◆ **Work order**: With the pictures excluded, reproduce all of the data exactly.

◆ **Source material**:
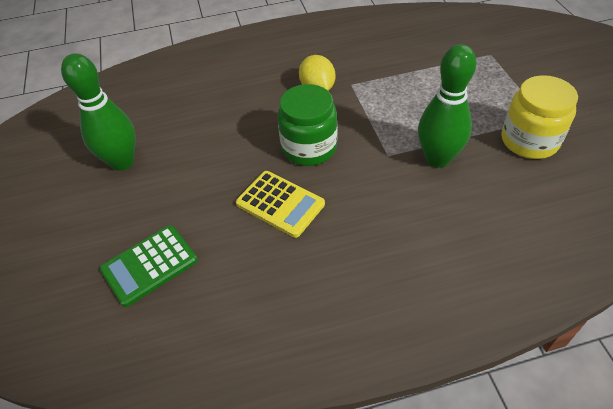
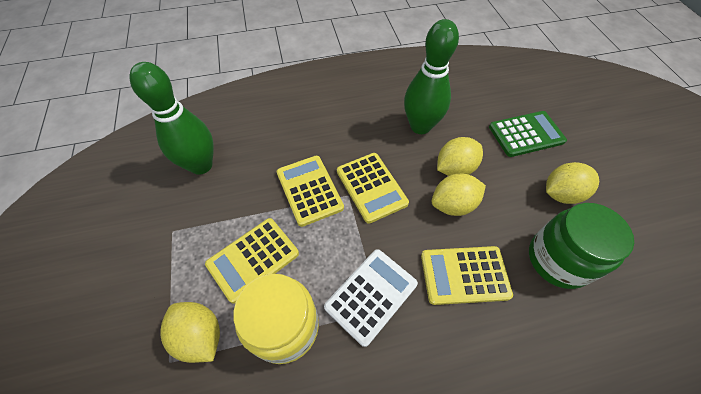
white calculator: 0 -> 1
yellow calculator: 1 -> 4
yellow lemon: 1 -> 4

◆ **Exercise output**:
white calculator: 0 -> 1
yellow calculator: 1 -> 4
yellow lemon: 1 -> 4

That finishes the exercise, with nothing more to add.